**What to produce**.
Each entry below must be repeated exactly, with pictures left out.

Data START

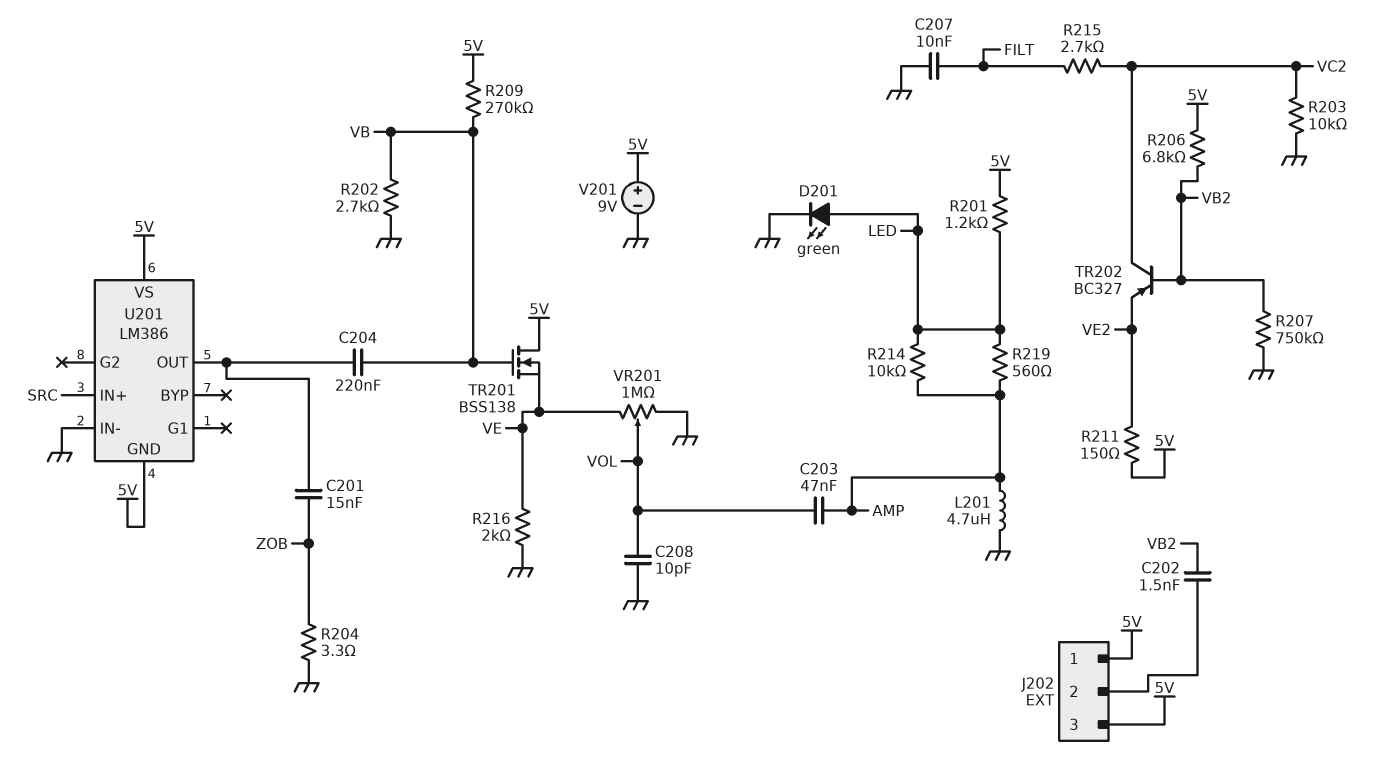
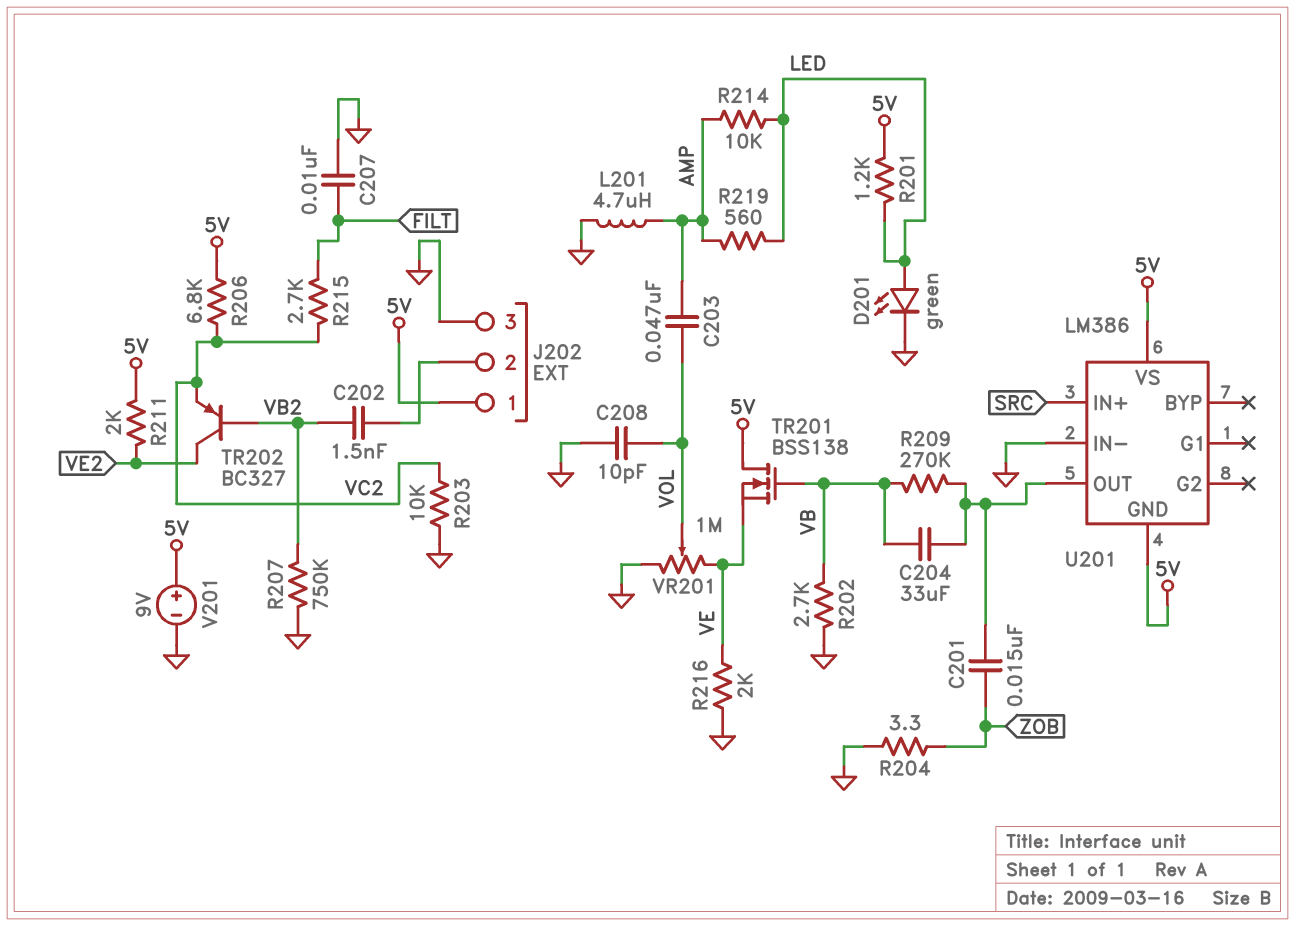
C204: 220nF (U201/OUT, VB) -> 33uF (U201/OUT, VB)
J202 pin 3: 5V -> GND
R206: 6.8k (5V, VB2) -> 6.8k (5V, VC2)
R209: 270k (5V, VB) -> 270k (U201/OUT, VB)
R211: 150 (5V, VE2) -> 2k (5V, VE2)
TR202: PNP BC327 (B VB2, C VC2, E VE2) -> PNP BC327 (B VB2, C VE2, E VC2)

Data END

**Reply**.
C204: 220nF (U201/OUT, VB) -> 33uF (U201/OUT, VB)
J202 pin 3: 5V -> GND
R206: 6.8k (5V, VB2) -> 6.8k (5V, VC2)
R209: 270k (5V, VB) -> 270k (U201/OUT, VB)
R211: 150 (5V, VE2) -> 2k (5V, VE2)
TR202: PNP BC327 (B VB2, C VC2, E VE2) -> PNP BC327 (B VB2, C VE2, E VC2)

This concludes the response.